• _To do_:
Tell me how many lines in the data below hold the string "Album", and say nothing else.

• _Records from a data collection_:
>>>

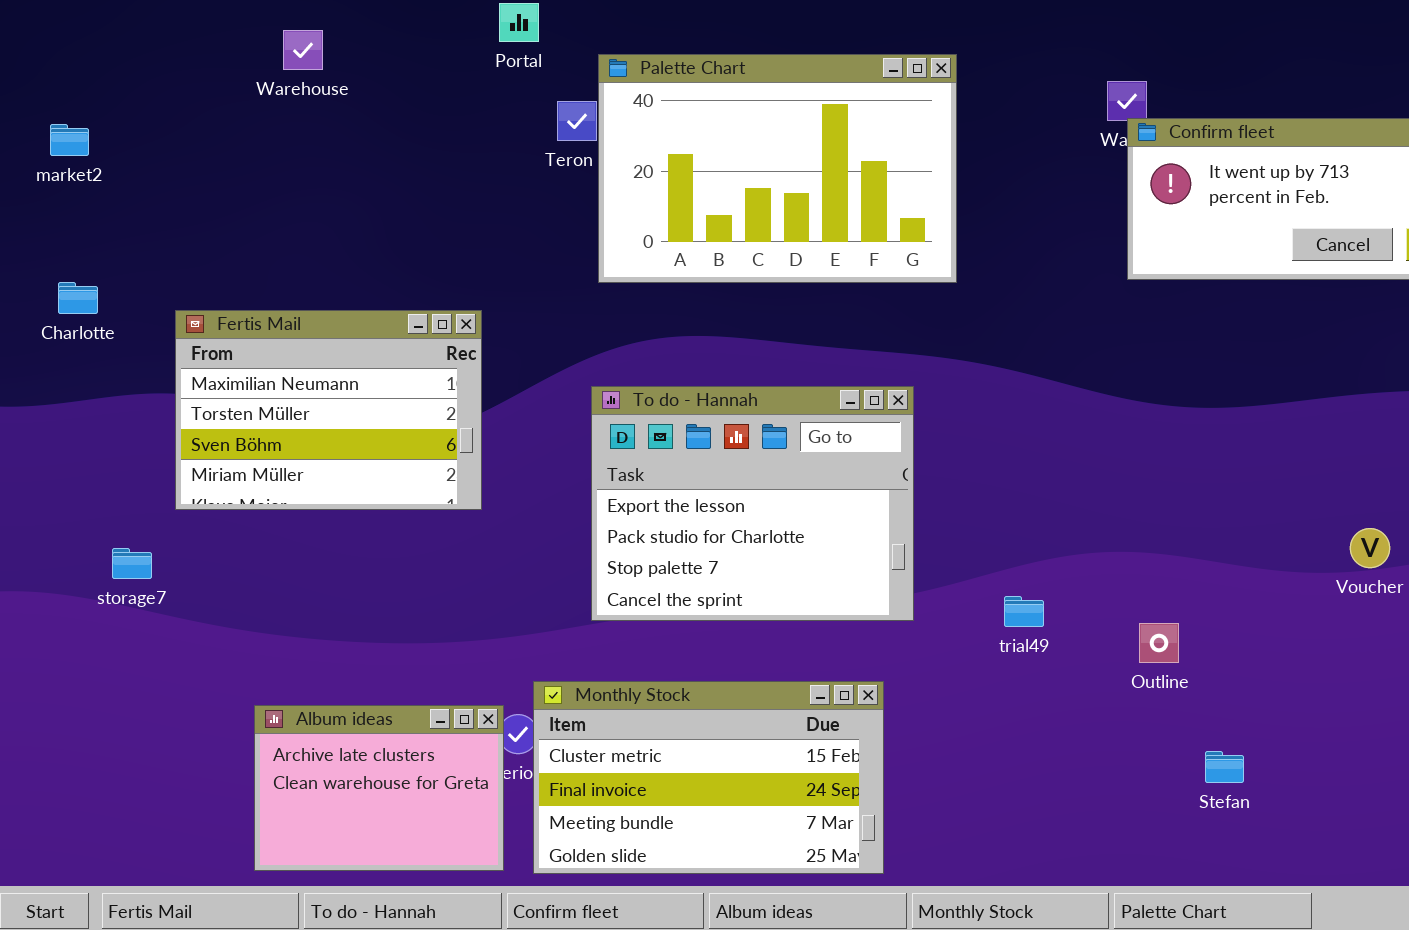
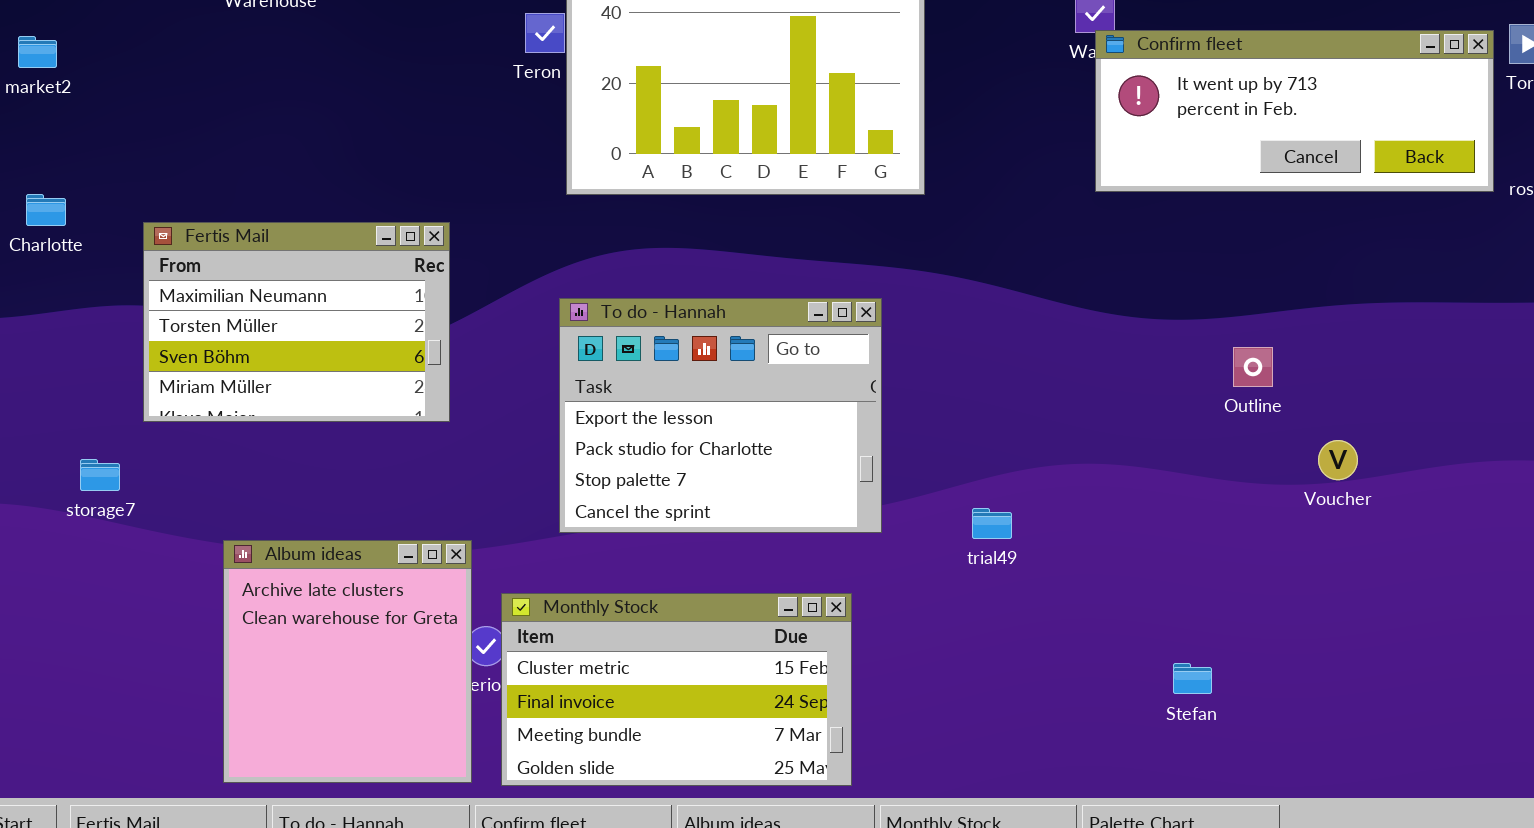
Outline: [1139,623,1179,663] -> [1233,347,1273,387], moved
Album ideas: [254,705,504,871] -> [223,540,472,783], resized

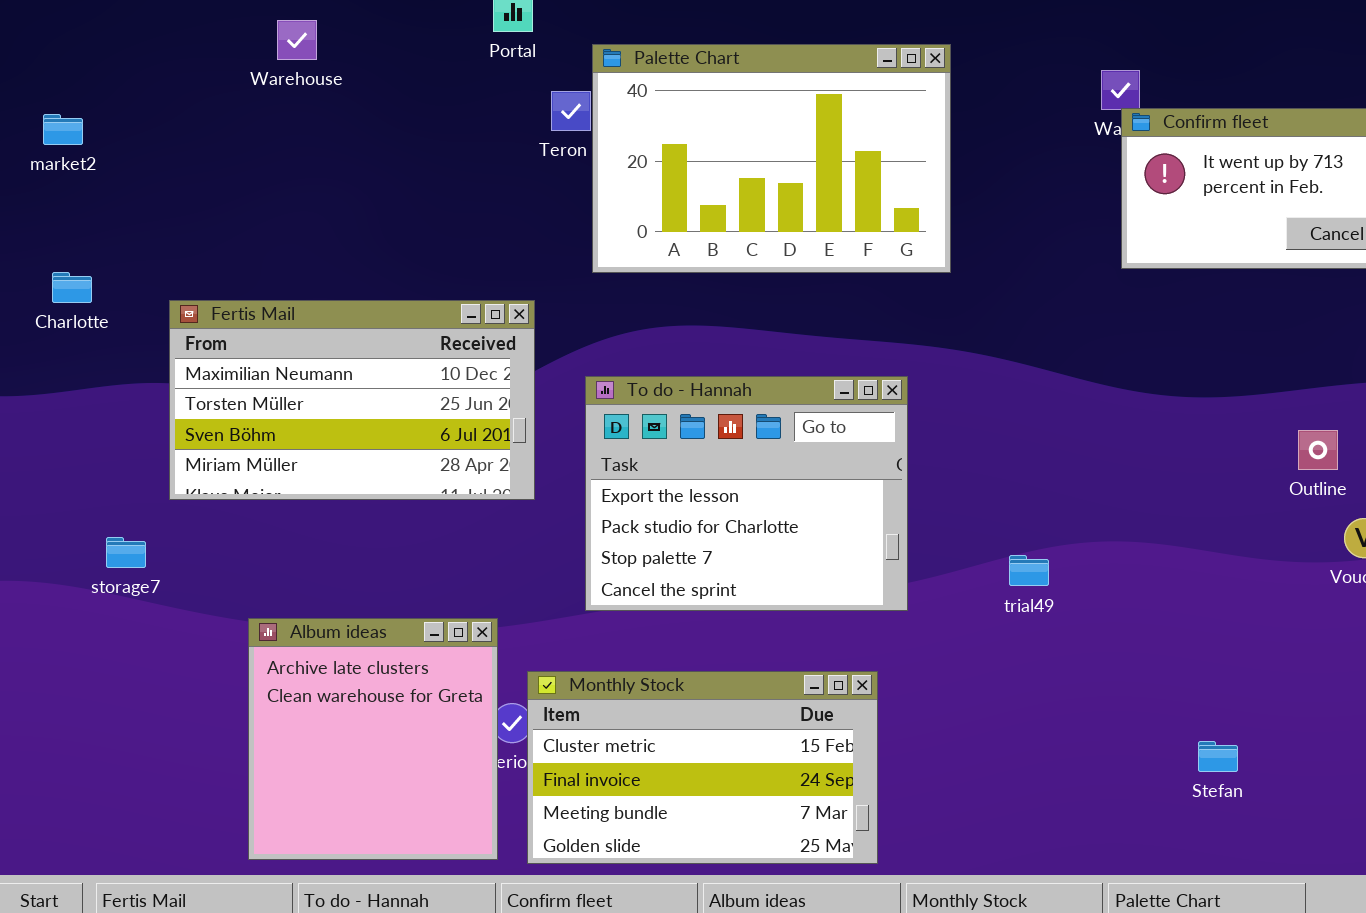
Fertis Mail: [143,222,450,422] -> [169,300,535,500], resized
Outline: [1233,347,1273,387] -> [1298,430,1338,470], moved
trial49: [972,508,1012,539] -> [1009,555,1049,586], moved

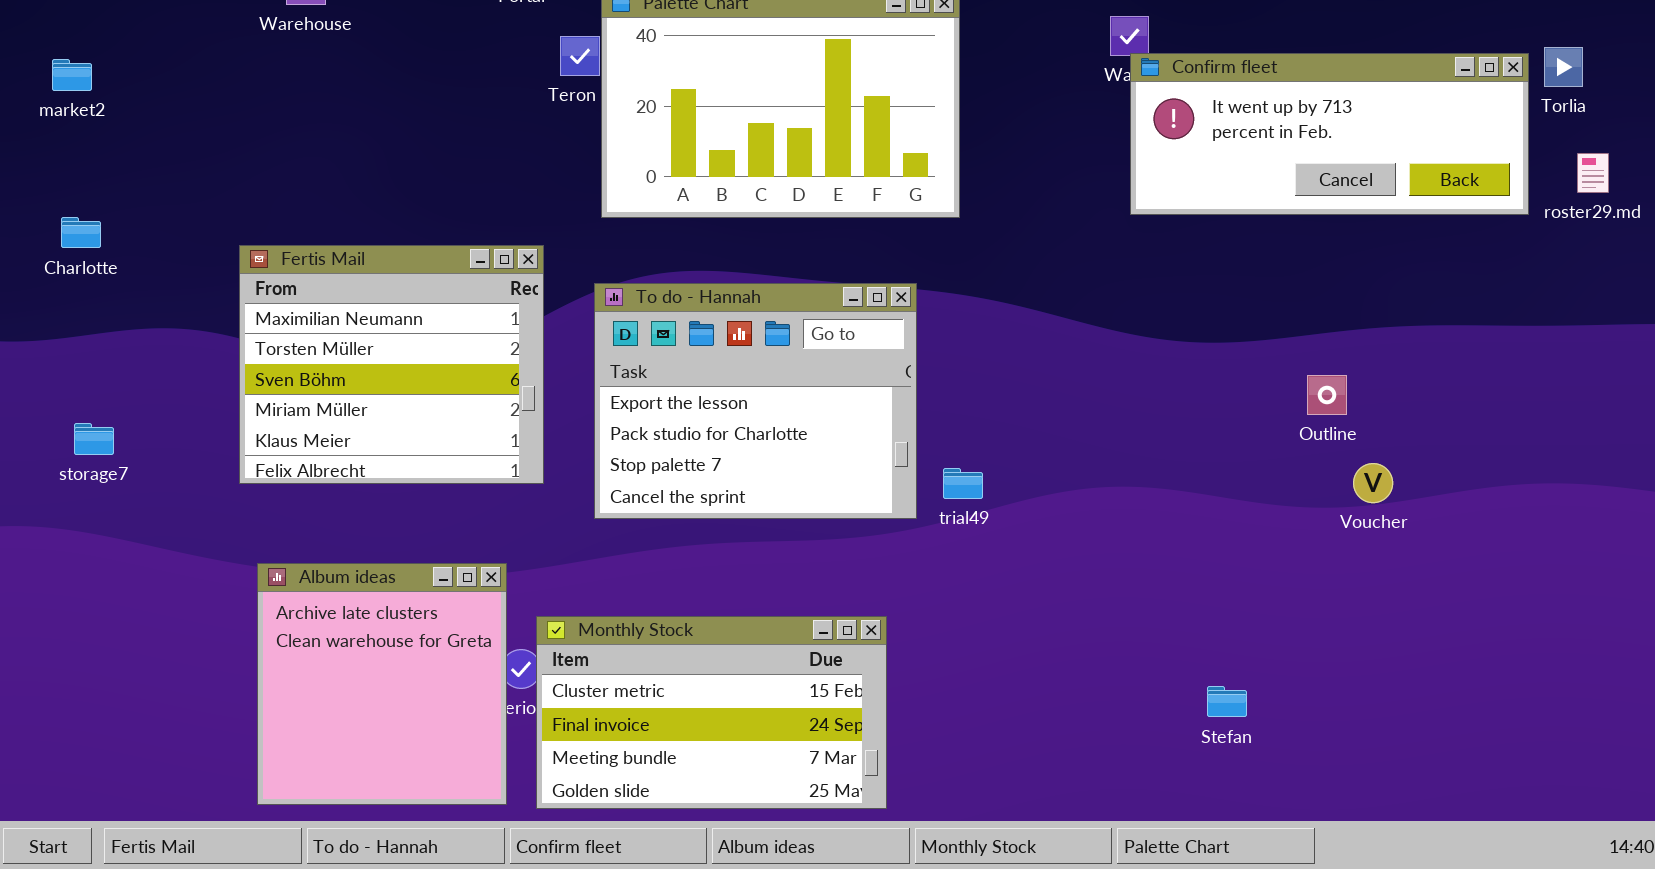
Fertis Mail: [169,300,535,500] -> [239,245,544,484], resized
To do - Hannah: [585,376,908,611] -> [594,283,917,519], moved
storage7: [106,537,146,568] -> [74,423,114,455], moved
trial49: [1009,555,1049,586] -> [943,468,983,499], moved

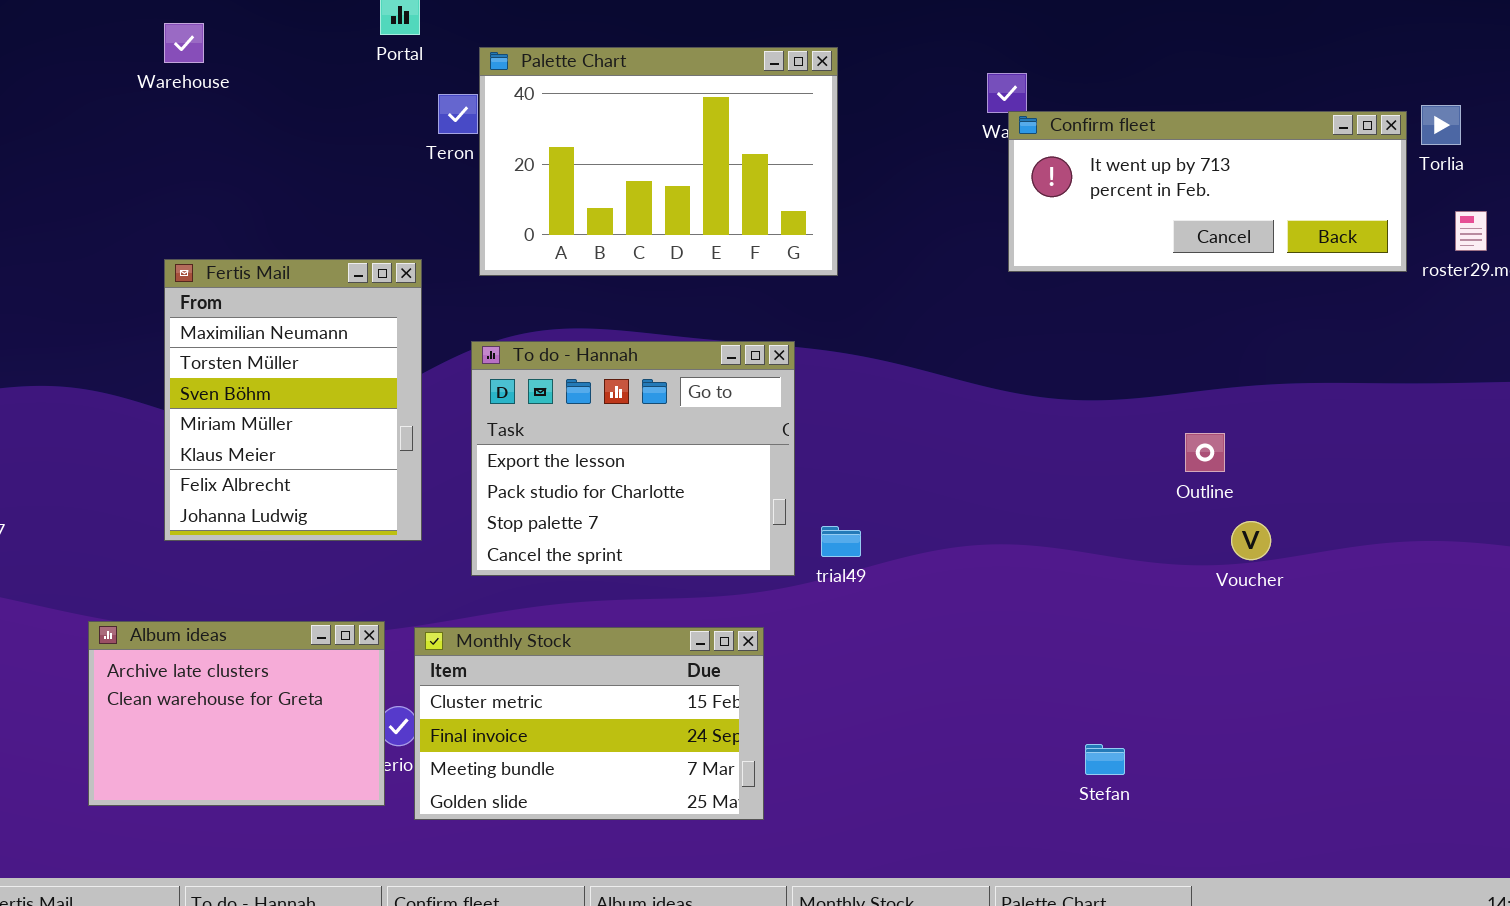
Fertis Mail: [239,245,544,484] -> [164,259,422,541], resized
Album ideas: [257,563,507,805] -> [88,621,385,806], resized
Monthly Stock: [536,616,887,809] -> [414,627,764,820], moved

<<<

• _Exercise output_:
2